Omit any pictures, and restate word for word only the lines from the one with "# camera: 10 degrees left, 5 degrees down" through the end of the data below.
[[ SUPPLIED DATA open ]]
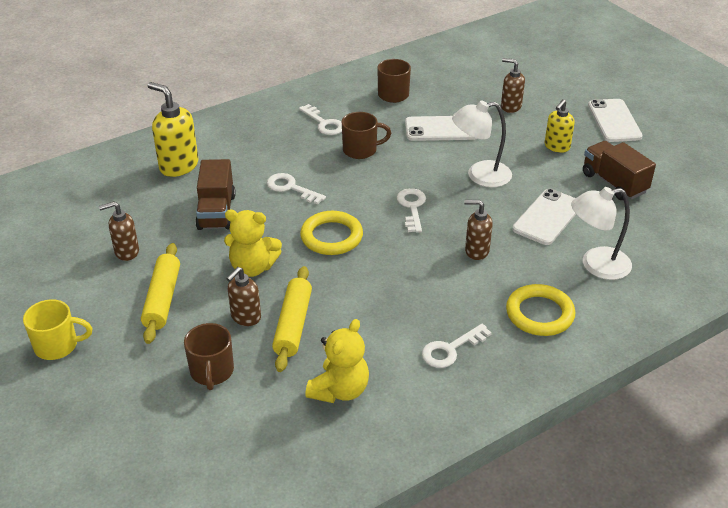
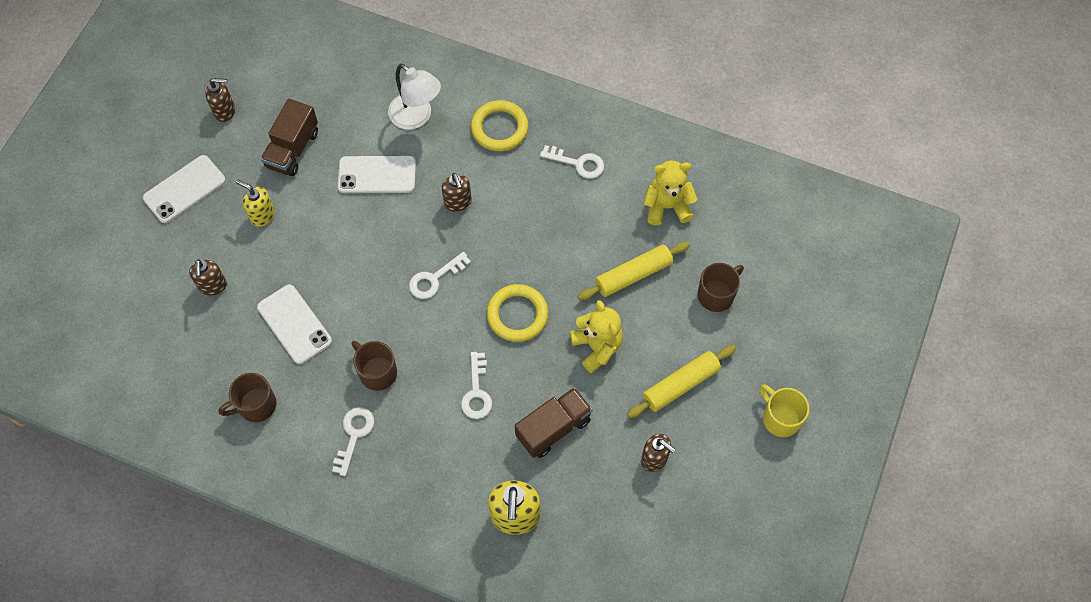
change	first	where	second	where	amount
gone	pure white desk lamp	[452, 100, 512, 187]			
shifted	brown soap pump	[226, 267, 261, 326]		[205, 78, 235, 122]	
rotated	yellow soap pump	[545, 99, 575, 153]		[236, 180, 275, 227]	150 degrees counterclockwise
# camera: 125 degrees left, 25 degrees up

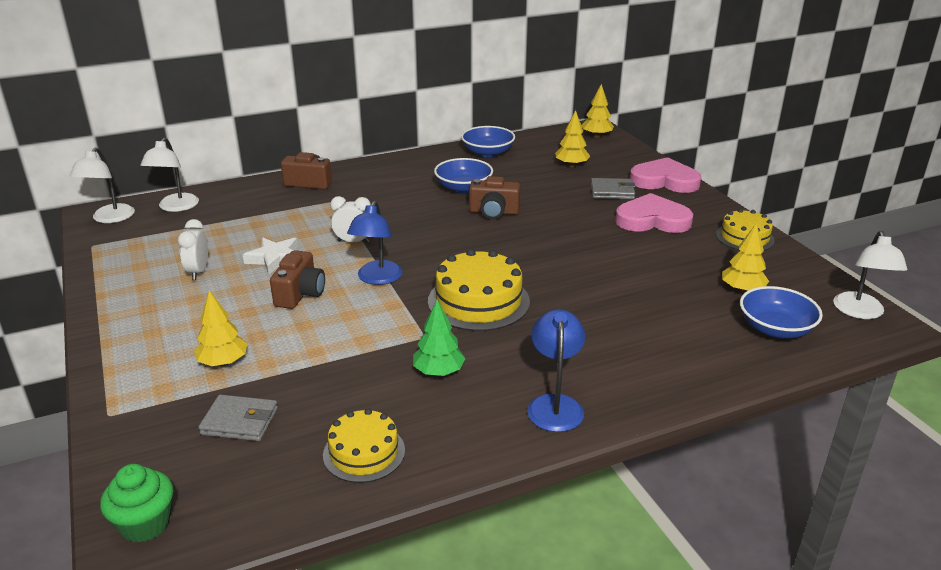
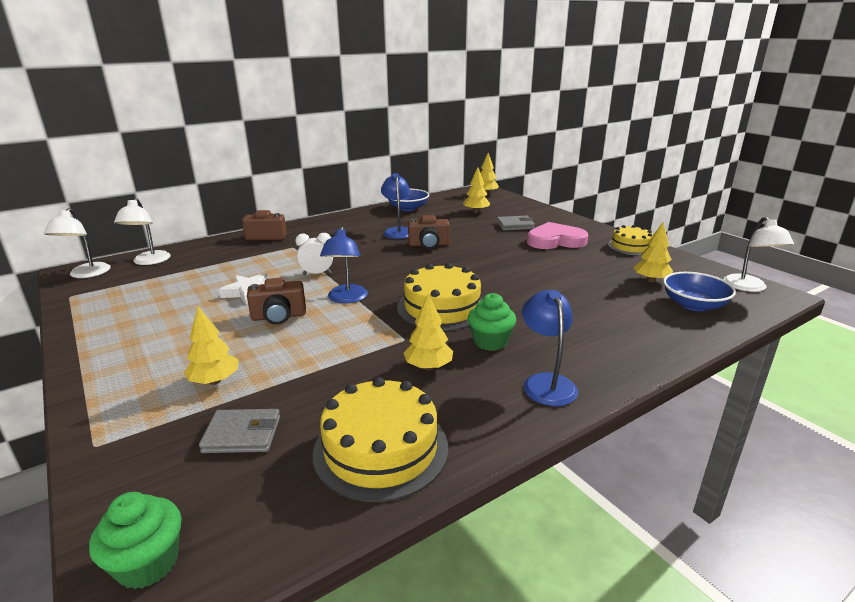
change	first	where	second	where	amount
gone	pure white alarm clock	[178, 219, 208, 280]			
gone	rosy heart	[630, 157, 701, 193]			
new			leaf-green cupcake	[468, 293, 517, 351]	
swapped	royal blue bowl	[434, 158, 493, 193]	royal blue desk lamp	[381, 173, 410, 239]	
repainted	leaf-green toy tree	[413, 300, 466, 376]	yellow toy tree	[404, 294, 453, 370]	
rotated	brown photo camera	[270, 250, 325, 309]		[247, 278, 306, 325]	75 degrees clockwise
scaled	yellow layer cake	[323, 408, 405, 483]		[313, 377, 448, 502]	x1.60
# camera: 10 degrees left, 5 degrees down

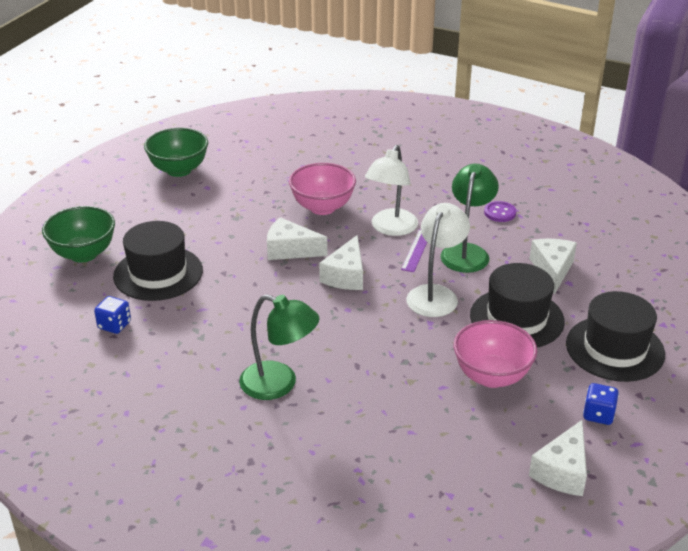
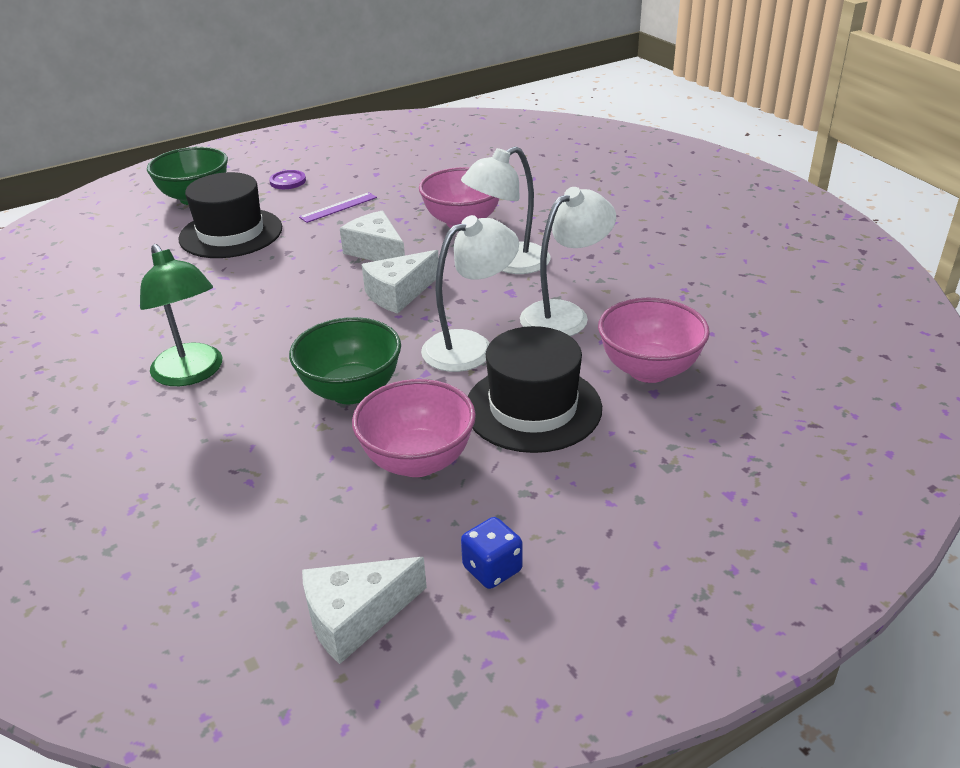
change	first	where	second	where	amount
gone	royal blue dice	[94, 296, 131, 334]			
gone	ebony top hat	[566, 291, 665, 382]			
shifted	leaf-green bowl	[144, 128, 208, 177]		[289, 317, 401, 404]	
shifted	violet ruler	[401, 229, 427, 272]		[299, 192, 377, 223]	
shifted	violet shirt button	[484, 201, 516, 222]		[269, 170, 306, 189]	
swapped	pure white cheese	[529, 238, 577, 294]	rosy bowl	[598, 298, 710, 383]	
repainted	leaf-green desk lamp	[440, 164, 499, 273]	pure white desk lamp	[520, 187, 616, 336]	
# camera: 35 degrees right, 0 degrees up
[[ SUPPLIED DATA closed ]]
● OUTPUT FOR THIS TASK
# camera: 10 degrees left, 5 degrees down

change	first	where	second	where	amount
gone	royal blue dice	[94, 296, 131, 334]			
gone	ebony top hat	[566, 291, 665, 382]			
shifted	leaf-green bowl	[144, 128, 208, 177]		[289, 317, 401, 404]	
shifted	violet ruler	[401, 229, 427, 272]		[299, 192, 377, 223]	
shifted	violet shirt button	[484, 201, 516, 222]		[269, 170, 306, 189]	
swapped	pure white cheese	[529, 238, 577, 294]	rosy bowl	[598, 298, 710, 383]	
repainted	leaf-green desk lamp	[440, 164, 499, 273]	pure white desk lamp	[520, 187, 616, 336]	
# camera: 35 degrees right, 0 degrees up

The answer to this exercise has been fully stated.